**TASK REQUIREMENTS**
Repeat every line of the data exactly; the pictures stay out.
--- EXTRACTED ENTRIES Enclosed Below ---
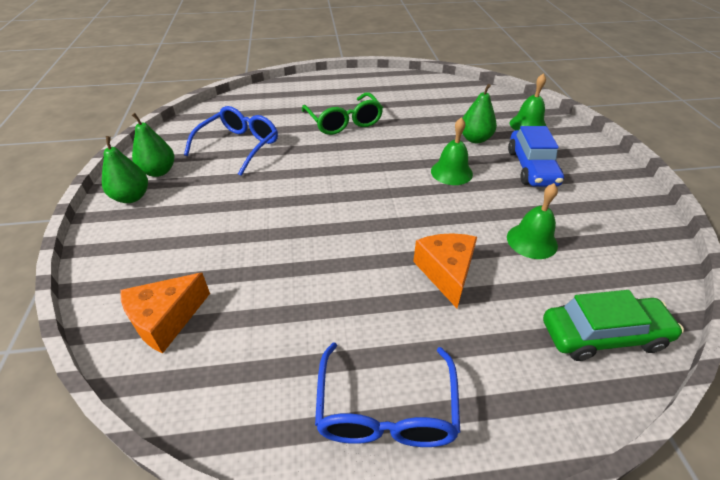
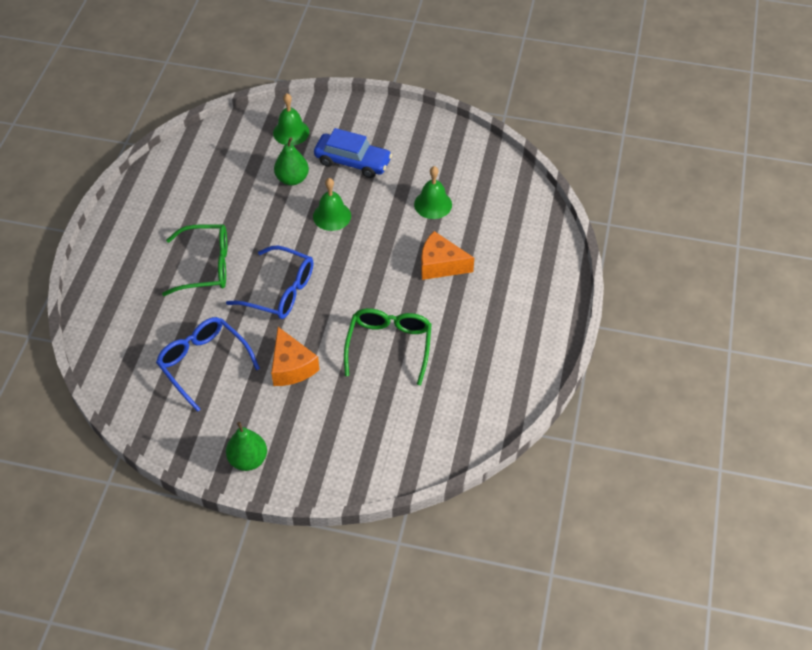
camera: 70 degrees left, 10 degrees up
(159, 171) = (214, 436): green pear -> none
(166, 320) = (414, 438): orange cheese -> orange cheese (291, 367)
(301, 259) = (389, 346): none -> green glasses
(386, 409) = (527, 332): blue glasses -> blue glasses (279, 291)
(603, 335) = (521, 211): green car -> none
--- End of Enclosed EXTRACTED ENTRIES ---
**RESPONSE BOX**
camera: 70 degrees left, 10 degrees up
(159, 171) = (214, 436): green pear -> none
(166, 320) = (414, 438): orange cheese -> orange cheese (291, 367)
(301, 259) = (389, 346): none -> green glasses
(386, 409) = (527, 332): blue glasses -> blue glasses (279, 291)
(603, 335) = (521, 211): green car -> none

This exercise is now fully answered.